MATERIAL FOR THIS EXERCISE:
____

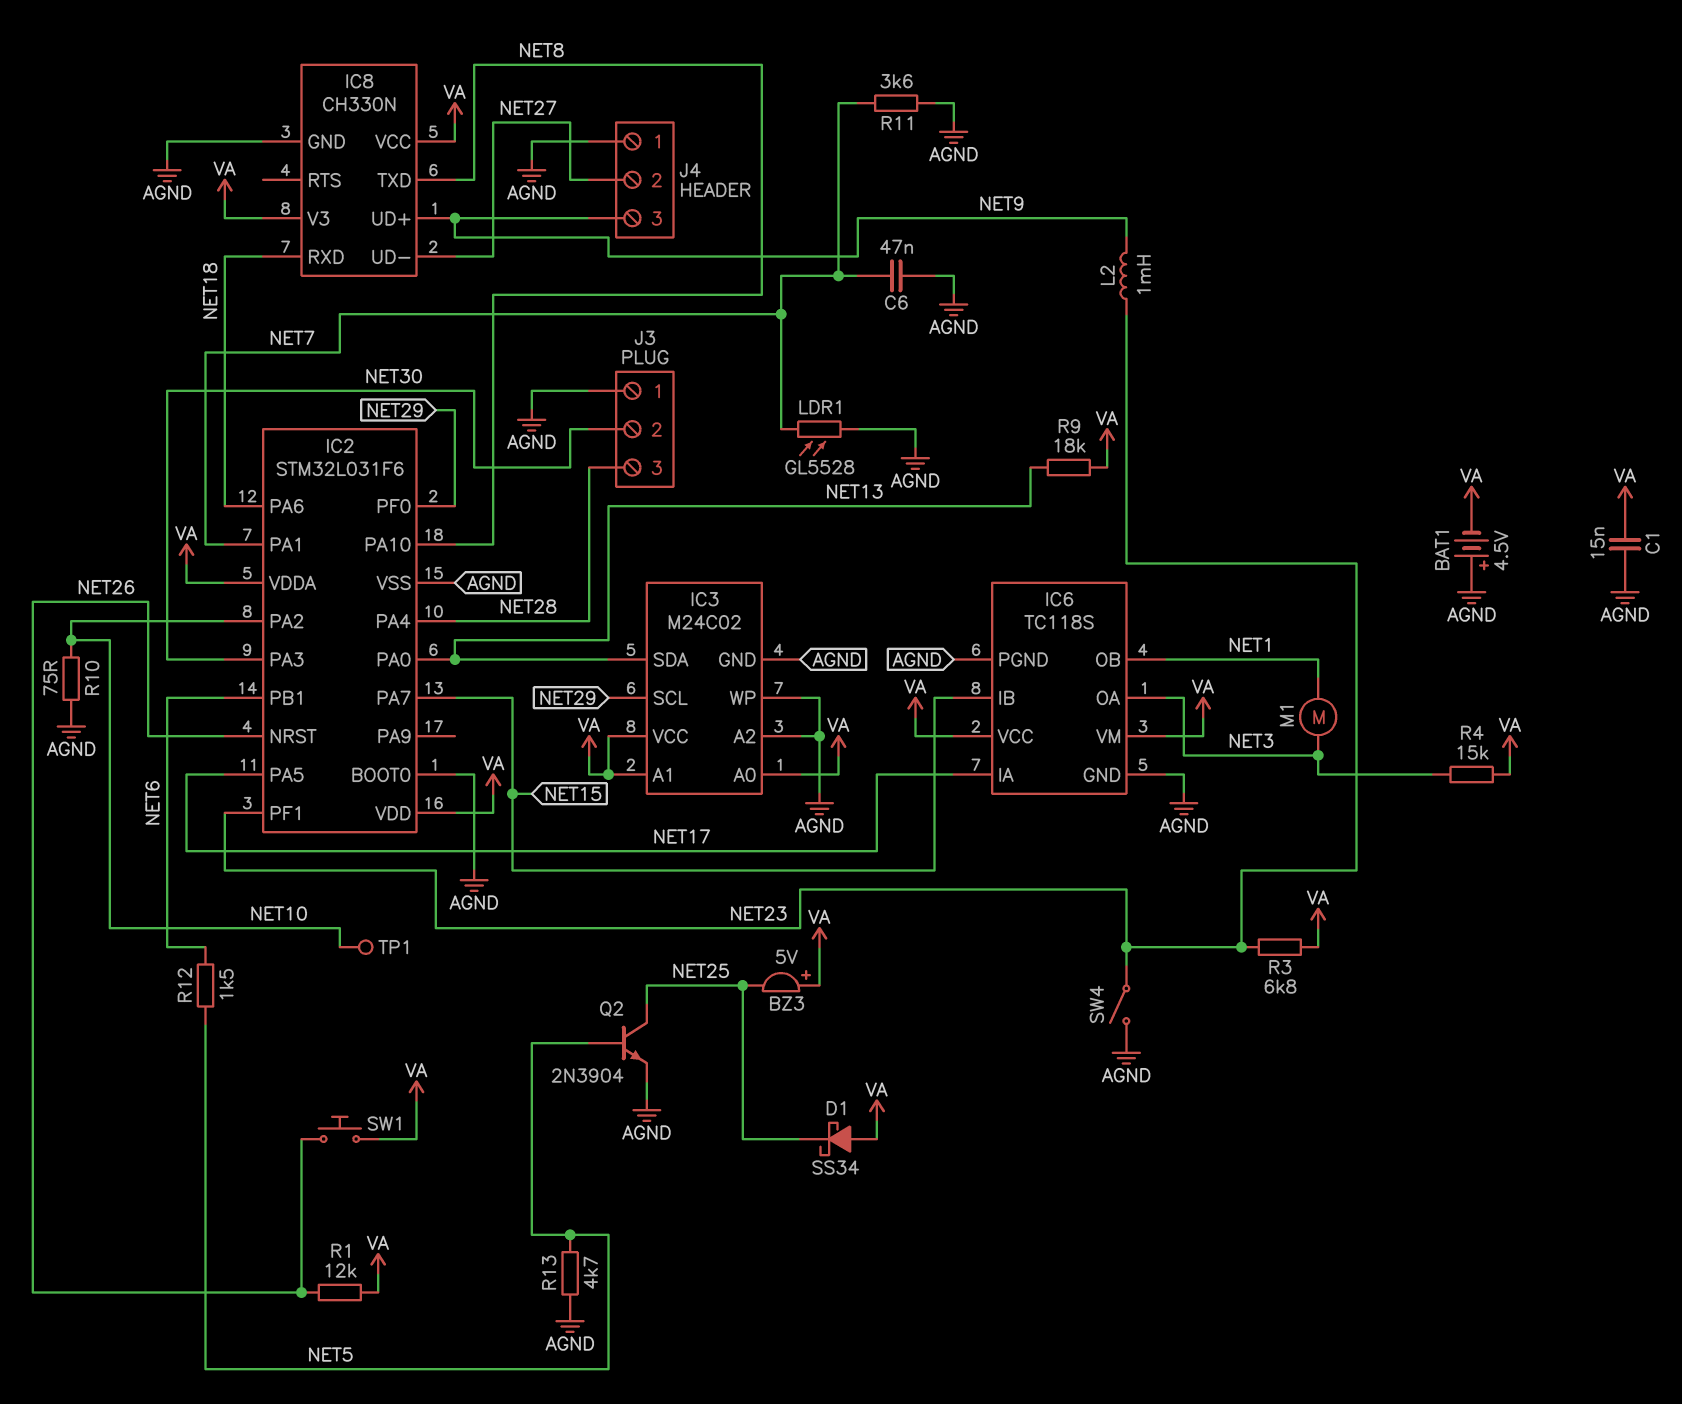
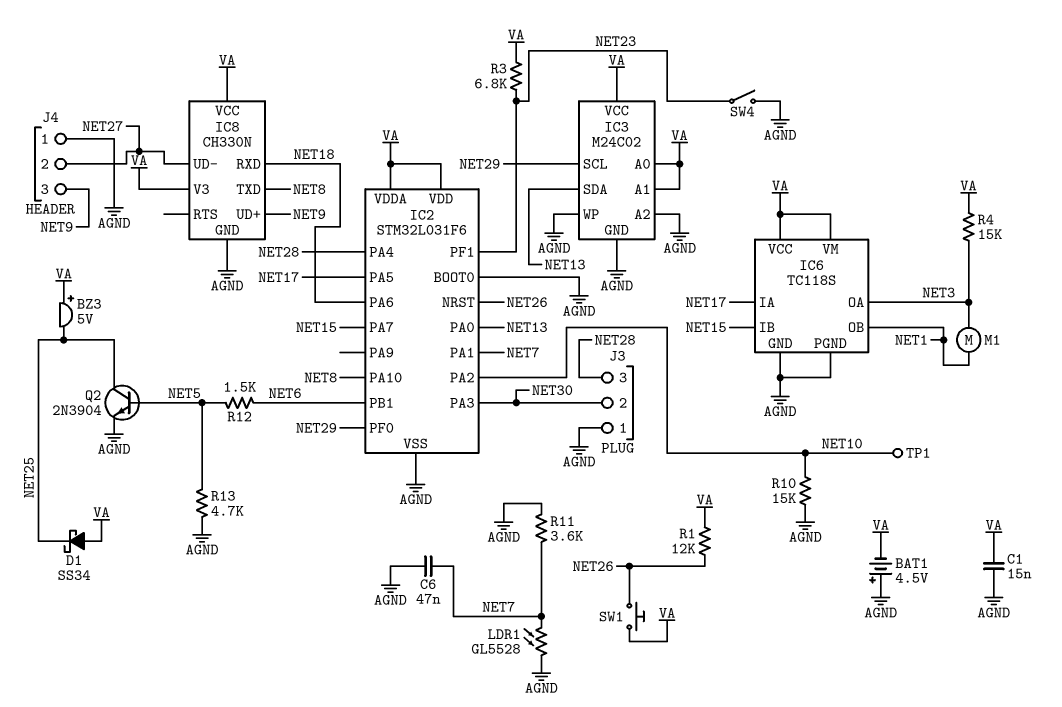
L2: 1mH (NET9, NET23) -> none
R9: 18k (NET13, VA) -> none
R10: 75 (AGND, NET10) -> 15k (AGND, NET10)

____

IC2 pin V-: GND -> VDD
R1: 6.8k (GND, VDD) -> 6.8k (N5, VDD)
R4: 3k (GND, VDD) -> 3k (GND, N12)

____

EXERCISE:
Write out exactly the lines above from the line with "IC2 pin V-: GND -> VDD" through the line with "R4: 3k (GND, VDD) -> 3k (GND, N12)", both of them included, and leave out all other lines.

SOLVED PROBLEM:
IC2 pin V-: GND -> VDD
R1: 6.8k (GND, VDD) -> 6.8k (N5, VDD)
R4: 3k (GND, VDD) -> 3k (GND, N12)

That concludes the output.